*** Data records Section Begins ***

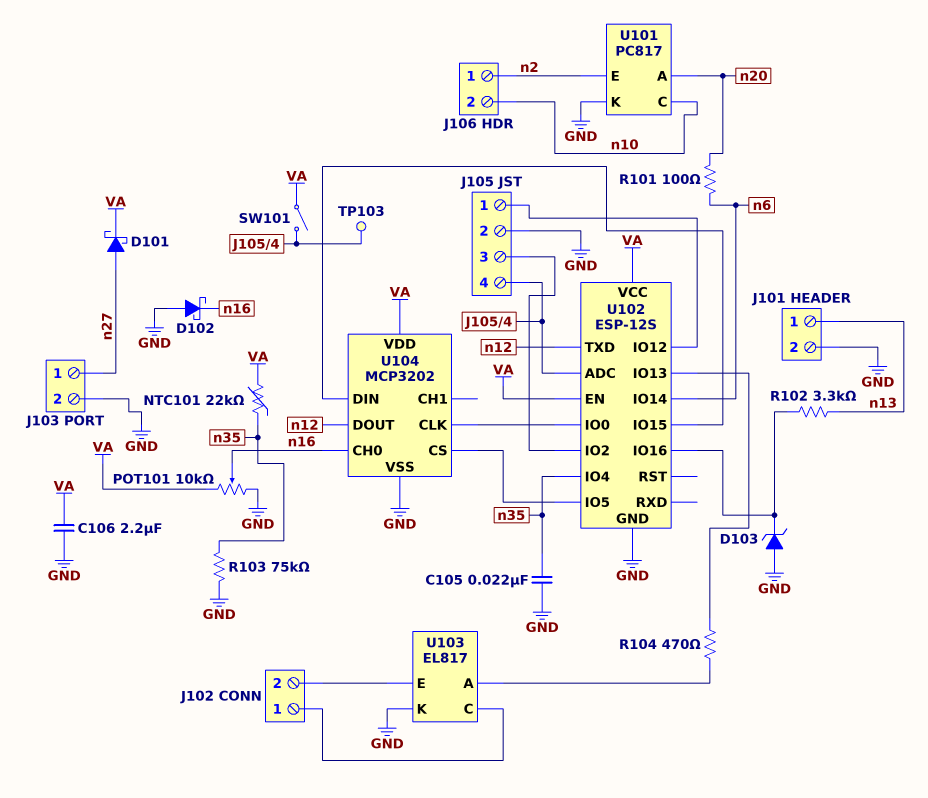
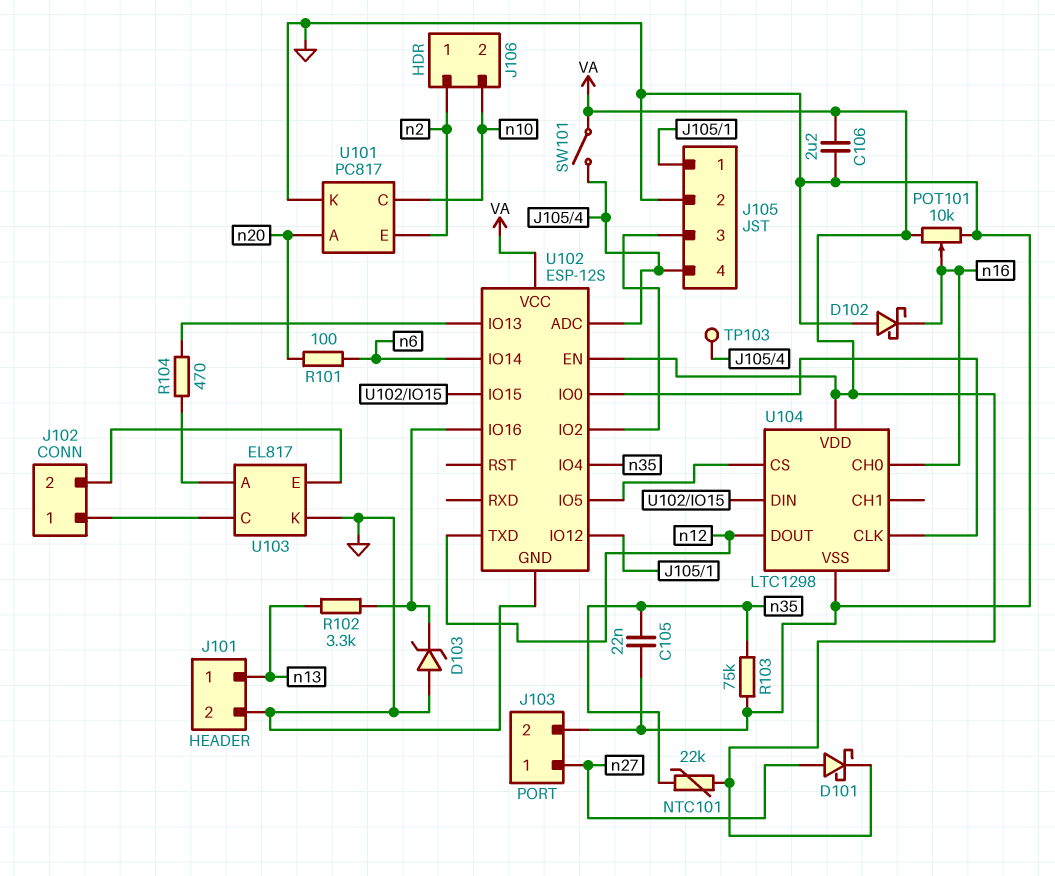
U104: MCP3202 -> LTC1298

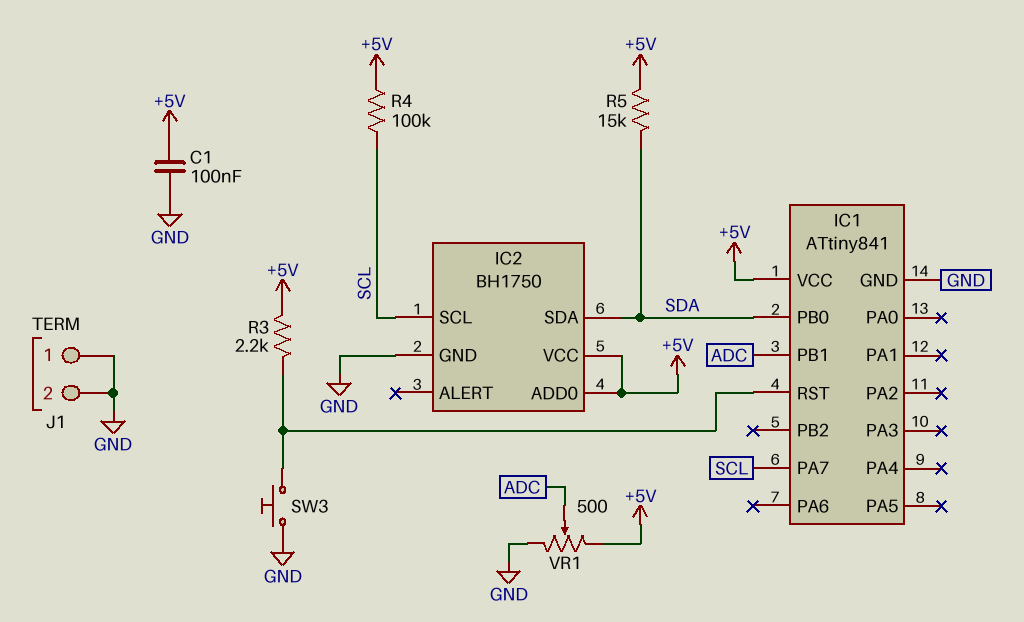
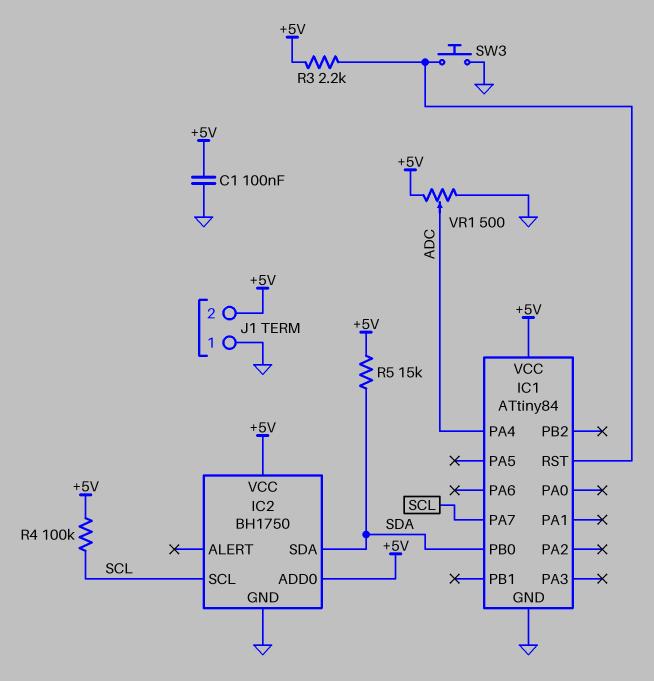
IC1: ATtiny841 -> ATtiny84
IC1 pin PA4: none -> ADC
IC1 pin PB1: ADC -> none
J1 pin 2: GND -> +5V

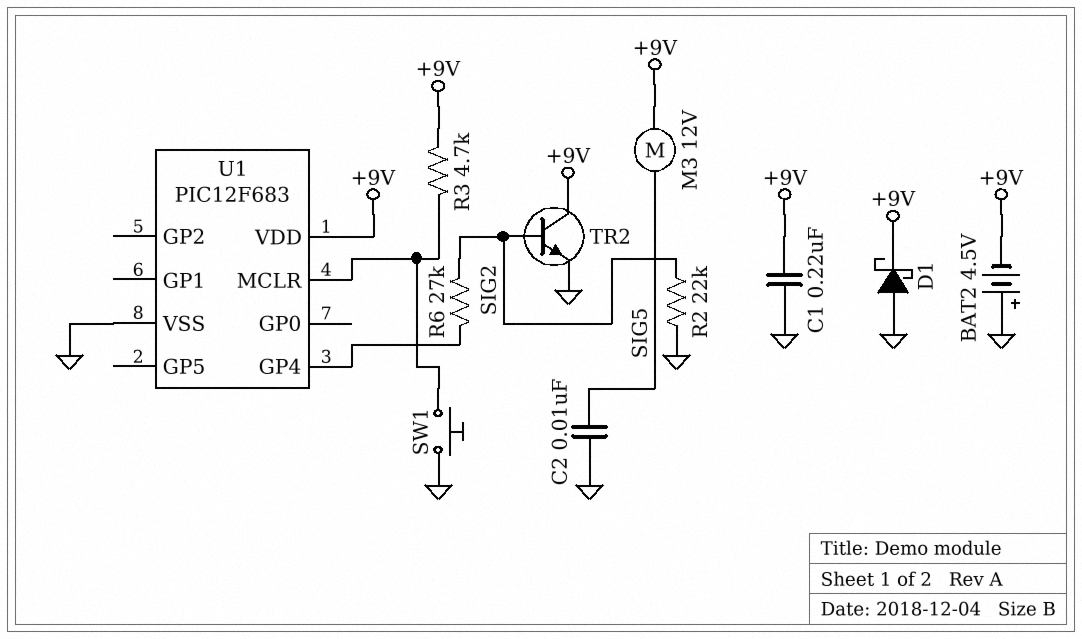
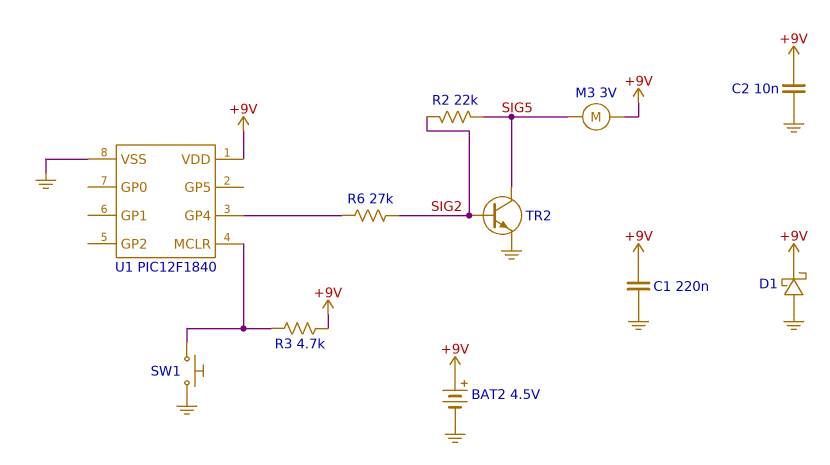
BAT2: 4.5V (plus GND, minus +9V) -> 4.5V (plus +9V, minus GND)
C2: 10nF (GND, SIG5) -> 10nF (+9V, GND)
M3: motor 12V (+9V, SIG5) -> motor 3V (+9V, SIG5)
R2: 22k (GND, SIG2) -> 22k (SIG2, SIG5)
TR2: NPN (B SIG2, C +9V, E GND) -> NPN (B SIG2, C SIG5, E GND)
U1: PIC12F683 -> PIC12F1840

*** Data records Section Ends ***

Work to be completed
Nothing but the lines from the one that contains "TR2: NPN (B" through the last line of the entries should appear in your reply, each repeated exactly.

Written answer
TR2: NPN (B SIG2, C +9V, E GND) -> NPN (B SIG2, C SIG5, E GND)
U1: PIC12F683 -> PIC12F1840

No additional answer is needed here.